[Revision tracking records]
---+---

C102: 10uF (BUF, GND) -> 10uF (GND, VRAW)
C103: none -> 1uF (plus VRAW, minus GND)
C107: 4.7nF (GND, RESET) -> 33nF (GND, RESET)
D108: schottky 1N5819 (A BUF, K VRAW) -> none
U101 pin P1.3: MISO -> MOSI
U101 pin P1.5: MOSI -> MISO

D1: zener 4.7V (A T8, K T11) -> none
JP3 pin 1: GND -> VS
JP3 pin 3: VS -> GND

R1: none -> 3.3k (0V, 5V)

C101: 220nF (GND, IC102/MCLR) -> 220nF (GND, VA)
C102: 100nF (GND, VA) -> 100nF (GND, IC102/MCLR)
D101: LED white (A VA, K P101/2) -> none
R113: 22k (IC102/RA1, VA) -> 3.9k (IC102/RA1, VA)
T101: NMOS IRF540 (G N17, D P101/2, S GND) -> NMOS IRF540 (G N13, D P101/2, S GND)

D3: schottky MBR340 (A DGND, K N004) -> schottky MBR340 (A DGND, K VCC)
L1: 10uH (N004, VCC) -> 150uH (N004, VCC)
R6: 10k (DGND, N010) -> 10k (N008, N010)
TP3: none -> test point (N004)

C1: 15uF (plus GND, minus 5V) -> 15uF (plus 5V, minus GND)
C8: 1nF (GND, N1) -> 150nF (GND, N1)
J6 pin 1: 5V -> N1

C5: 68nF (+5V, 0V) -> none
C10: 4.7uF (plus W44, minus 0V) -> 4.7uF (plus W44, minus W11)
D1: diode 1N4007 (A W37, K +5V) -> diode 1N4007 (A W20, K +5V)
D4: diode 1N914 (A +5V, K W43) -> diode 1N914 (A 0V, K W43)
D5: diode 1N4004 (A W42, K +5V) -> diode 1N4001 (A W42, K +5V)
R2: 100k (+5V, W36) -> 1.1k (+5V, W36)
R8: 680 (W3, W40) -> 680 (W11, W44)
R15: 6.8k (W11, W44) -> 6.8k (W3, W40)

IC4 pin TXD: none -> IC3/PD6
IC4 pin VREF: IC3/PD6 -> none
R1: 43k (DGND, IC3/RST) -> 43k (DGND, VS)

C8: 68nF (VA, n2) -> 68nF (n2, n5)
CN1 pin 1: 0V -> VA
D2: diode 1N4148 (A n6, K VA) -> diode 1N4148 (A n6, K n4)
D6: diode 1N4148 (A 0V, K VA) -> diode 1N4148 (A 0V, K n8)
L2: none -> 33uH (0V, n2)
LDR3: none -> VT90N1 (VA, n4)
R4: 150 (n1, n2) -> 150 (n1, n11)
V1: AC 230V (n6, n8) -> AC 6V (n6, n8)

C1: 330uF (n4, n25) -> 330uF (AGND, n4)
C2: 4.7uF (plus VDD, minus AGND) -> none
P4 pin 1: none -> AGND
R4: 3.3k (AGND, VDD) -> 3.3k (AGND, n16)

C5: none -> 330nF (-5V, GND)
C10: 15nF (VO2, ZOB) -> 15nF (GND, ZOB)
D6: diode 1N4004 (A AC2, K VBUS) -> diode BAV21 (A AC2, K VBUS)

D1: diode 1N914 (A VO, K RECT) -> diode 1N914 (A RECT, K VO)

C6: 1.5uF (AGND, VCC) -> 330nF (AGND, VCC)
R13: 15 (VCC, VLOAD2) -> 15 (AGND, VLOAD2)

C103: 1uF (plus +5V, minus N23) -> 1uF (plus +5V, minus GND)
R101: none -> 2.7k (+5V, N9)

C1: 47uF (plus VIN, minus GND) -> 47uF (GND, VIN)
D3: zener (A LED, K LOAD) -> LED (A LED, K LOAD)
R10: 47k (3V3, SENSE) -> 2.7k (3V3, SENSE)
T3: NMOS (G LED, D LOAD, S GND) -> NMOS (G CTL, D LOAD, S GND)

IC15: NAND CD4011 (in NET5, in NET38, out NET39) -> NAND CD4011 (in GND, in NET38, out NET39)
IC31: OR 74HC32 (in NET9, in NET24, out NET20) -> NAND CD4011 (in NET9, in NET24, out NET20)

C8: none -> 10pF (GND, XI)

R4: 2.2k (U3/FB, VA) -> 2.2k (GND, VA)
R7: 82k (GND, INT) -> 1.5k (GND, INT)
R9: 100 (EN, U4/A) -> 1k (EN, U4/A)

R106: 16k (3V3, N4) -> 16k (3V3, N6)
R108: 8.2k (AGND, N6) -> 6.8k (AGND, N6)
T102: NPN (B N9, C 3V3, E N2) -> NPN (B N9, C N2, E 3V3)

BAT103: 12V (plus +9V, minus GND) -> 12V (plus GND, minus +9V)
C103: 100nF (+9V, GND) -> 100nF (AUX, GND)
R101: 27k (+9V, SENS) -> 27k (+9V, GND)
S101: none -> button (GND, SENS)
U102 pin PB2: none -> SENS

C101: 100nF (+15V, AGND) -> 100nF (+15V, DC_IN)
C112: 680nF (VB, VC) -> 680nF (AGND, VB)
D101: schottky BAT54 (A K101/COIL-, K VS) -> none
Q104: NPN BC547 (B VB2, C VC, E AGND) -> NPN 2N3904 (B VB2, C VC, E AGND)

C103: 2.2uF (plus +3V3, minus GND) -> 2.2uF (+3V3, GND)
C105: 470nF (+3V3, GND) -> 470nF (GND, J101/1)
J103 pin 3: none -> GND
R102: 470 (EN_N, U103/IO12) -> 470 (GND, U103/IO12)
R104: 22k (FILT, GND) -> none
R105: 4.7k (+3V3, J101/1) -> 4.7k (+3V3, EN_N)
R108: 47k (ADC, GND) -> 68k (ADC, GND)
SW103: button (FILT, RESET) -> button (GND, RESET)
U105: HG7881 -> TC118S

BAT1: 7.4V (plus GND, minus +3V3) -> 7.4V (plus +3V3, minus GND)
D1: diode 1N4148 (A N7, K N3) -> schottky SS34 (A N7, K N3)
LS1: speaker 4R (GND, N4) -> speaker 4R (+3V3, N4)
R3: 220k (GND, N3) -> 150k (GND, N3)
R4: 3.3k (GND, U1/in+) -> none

---+---

• [Exercise goal]: Word for word, write out all of the data above.

• [Result of this task]:
C102: 10uF (BUF, GND) -> 10uF (GND, VRAW)
C103: none -> 1uF (plus VRAW, minus GND)
C107: 4.7nF (GND, RESET) -> 33nF (GND, RESET)
D108: schottky 1N5819 (A BUF, K VRAW) -> none
U101 pin P1.3: MISO -> MOSI
U101 pin P1.5: MOSI -> MISO

D1: zener 4.7V (A T8, K T11) -> none
JP3 pin 1: GND -> VS
JP3 pin 3: VS -> GND

R1: none -> 3.3k (0V, 5V)

C101: 220nF (GND, IC102/MCLR) -> 220nF (GND, VA)
C102: 100nF (GND, VA) -> 100nF (GND, IC102/MCLR)
D101: LED white (A VA, K P101/2) -> none
R113: 22k (IC102/RA1, VA) -> 3.9k (IC102/RA1, VA)
T101: NMOS IRF540 (G N17, D P101/2, S GND) -> NMOS IRF540 (G N13, D P101/2, S GND)

D3: schottky MBR340 (A DGND, K N004) -> schottky MBR340 (A DGND, K VCC)
L1: 10uH (N004, VCC) -> 150uH (N004, VCC)
R6: 10k (DGND, N010) -> 10k (N008, N010)
TP3: none -> test point (N004)

C1: 15uF (plus GND, minus 5V) -> 15uF (plus 5V, minus GND)
C8: 1nF (GND, N1) -> 150nF (GND, N1)
J6 pin 1: 5V -> N1

C5: 68nF (+5V, 0V) -> none
C10: 4.7uF (plus W44, minus 0V) -> 4.7uF (plus W44, minus W11)
D1: diode 1N4007 (A W37, K +5V) -> diode 1N4007 (A W20, K +5V)
D4: diode 1N914 (A +5V, K W43) -> diode 1N914 (A 0V, K W43)
D5: diode 1N4004 (A W42, K +5V) -> diode 1N4001 (A W42, K +5V)
R2: 100k (+5V, W36) -> 1.1k (+5V, W36)
R8: 680 (W3, W40) -> 680 (W11, W44)
R15: 6.8k (W11, W44) -> 6.8k (W3, W40)

IC4 pin TXD: none -> IC3/PD6
IC4 pin VREF: IC3/PD6 -> none
R1: 43k (DGND, IC3/RST) -> 43k (DGND, VS)

C8: 68nF (VA, n2) -> 68nF (n2, n5)
CN1 pin 1: 0V -> VA
D2: diode 1N4148 (A n6, K VA) -> diode 1N4148 (A n6, K n4)
D6: diode 1N4148 (A 0V, K VA) -> diode 1N4148 (A 0V, K n8)
L2: none -> 33uH (0V, n2)
LDR3: none -> VT90N1 (VA, n4)
R4: 150 (n1, n2) -> 150 (n1, n11)
V1: AC 230V (n6, n8) -> AC 6V (n6, n8)

C1: 330uF (n4, n25) -> 330uF (AGND, n4)
C2: 4.7uF (plus VDD, minus AGND) -> none
P4 pin 1: none -> AGND
R4: 3.3k (AGND, VDD) -> 3.3k (AGND, n16)

C5: none -> 330nF (-5V, GND)
C10: 15nF (VO2, ZOB) -> 15nF (GND, ZOB)
D6: diode 1N4004 (A AC2, K VBUS) -> diode BAV21 (A AC2, K VBUS)

D1: diode 1N914 (A VO, K RECT) -> diode 1N914 (A RECT, K VO)

C6: 1.5uF (AGND, VCC) -> 330nF (AGND, VCC)
R13: 15 (VCC, VLOAD2) -> 15 (AGND, VLOAD2)

C103: 1uF (plus +5V, minus N23) -> 1uF (plus +5V, minus GND)
R101: none -> 2.7k (+5V, N9)

C1: 47uF (plus VIN, minus GND) -> 47uF (GND, VIN)
D3: zener (A LED, K LOAD) -> LED (A LED, K LOAD)
R10: 47k (3V3, SENSE) -> 2.7k (3V3, SENSE)
T3: NMOS (G LED, D LOAD, S GND) -> NMOS (G CTL, D LOAD, S GND)

IC15: NAND CD4011 (in NET5, in NET38, out NET39) -> NAND CD4011 (in GND, in NET38, out NET39)
IC31: OR 74HC32 (in NET9, in NET24, out NET20) -> NAND CD4011 (in NET9, in NET24, out NET20)

C8: none -> 10pF (GND, XI)

R4: 2.2k (U3/FB, VA) -> 2.2k (GND, VA)
R7: 82k (GND, INT) -> 1.5k (GND, INT)
R9: 100 (EN, U4/A) -> 1k (EN, U4/A)

R106: 16k (3V3, N4) -> 16k (3V3, N6)
R108: 8.2k (AGND, N6) -> 6.8k (AGND, N6)
T102: NPN (B N9, C 3V3, E N2) -> NPN (B N9, C N2, E 3V3)

BAT103: 12V (plus +9V, minus GND) -> 12V (plus GND, minus +9V)
C103: 100nF (+9V, GND) -> 100nF (AUX, GND)
R101: 27k (+9V, SENS) -> 27k (+9V, GND)
S101: none -> button (GND, SENS)
U102 pin PB2: none -> SENS

C101: 100nF (+15V, AGND) -> 100nF (+15V, DC_IN)
C112: 680nF (VB, VC) -> 680nF (AGND, VB)
D101: schottky BAT54 (A K101/COIL-, K VS) -> none
Q104: NPN BC547 (B VB2, C VC, E AGND) -> NPN 2N3904 (B VB2, C VC, E AGND)

C103: 2.2uF (plus +3V3, minus GND) -> 2.2uF (+3V3, GND)
C105: 470nF (+3V3, GND) -> 470nF (GND, J101/1)
J103 pin 3: none -> GND
R102: 470 (EN_N, U103/IO12) -> 470 (GND, U103/IO12)
R104: 22k (FILT, GND) -> none
R105: 4.7k (+3V3, J101/1) -> 4.7k (+3V3, EN_N)
R108: 47k (ADC, GND) -> 68k (ADC, GND)
SW103: button (FILT, RESET) -> button (GND, RESET)
U105: HG7881 -> TC118S

BAT1: 7.4V (plus GND, minus +3V3) -> 7.4V (plus +3V3, minus GND)
D1: diode 1N4148 (A N7, K N3) -> schottky SS34 (A N7, K N3)
LS1: speaker 4R (GND, N4) -> speaker 4R (+3V3, N4)
R3: 220k (GND, N3) -> 150k (GND, N3)
R4: 3.3k (GND, U1/in+) -> none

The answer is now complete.